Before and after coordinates
>>>
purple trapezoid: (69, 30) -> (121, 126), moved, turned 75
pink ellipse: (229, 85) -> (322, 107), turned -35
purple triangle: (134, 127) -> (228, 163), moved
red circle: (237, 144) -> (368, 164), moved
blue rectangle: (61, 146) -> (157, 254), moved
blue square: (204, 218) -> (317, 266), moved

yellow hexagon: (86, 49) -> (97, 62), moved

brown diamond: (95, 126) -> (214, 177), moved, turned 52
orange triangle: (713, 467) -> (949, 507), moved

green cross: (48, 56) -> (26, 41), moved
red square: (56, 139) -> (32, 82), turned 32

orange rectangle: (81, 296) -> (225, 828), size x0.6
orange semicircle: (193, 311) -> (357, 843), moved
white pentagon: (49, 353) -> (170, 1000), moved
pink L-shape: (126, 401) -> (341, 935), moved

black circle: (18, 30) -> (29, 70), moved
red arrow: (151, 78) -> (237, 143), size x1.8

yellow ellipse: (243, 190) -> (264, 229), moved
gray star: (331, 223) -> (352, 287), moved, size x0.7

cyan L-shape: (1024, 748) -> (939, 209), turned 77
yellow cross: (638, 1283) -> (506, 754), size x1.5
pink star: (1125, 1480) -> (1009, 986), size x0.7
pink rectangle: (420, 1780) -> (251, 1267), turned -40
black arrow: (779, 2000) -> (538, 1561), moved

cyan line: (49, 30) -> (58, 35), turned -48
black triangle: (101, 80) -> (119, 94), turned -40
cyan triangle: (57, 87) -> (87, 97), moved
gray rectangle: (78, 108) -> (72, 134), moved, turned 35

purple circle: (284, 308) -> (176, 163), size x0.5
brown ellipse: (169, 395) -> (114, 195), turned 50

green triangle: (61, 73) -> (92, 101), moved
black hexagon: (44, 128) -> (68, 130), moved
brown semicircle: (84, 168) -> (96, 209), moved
<<<
**Aim of the exercise**:
Given the records above, reproduce precisely and only the lines between the line holding "brown diamond: (95, 126)" and the line holding "white pentagon: (49, 353)", inclusive.

**Response below**:
brown diamond: (95, 126) -> (214, 177), moved, turned 52
orange triangle: (713, 467) -> (949, 507), moved

green cross: (48, 56) -> (26, 41), moved
red square: (56, 139) -> (32, 82), turned 32

orange rectangle: (81, 296) -> (225, 828), size x0.6
orange semicircle: (193, 311) -> (357, 843), moved
white pentagon: (49, 353) -> (170, 1000), moved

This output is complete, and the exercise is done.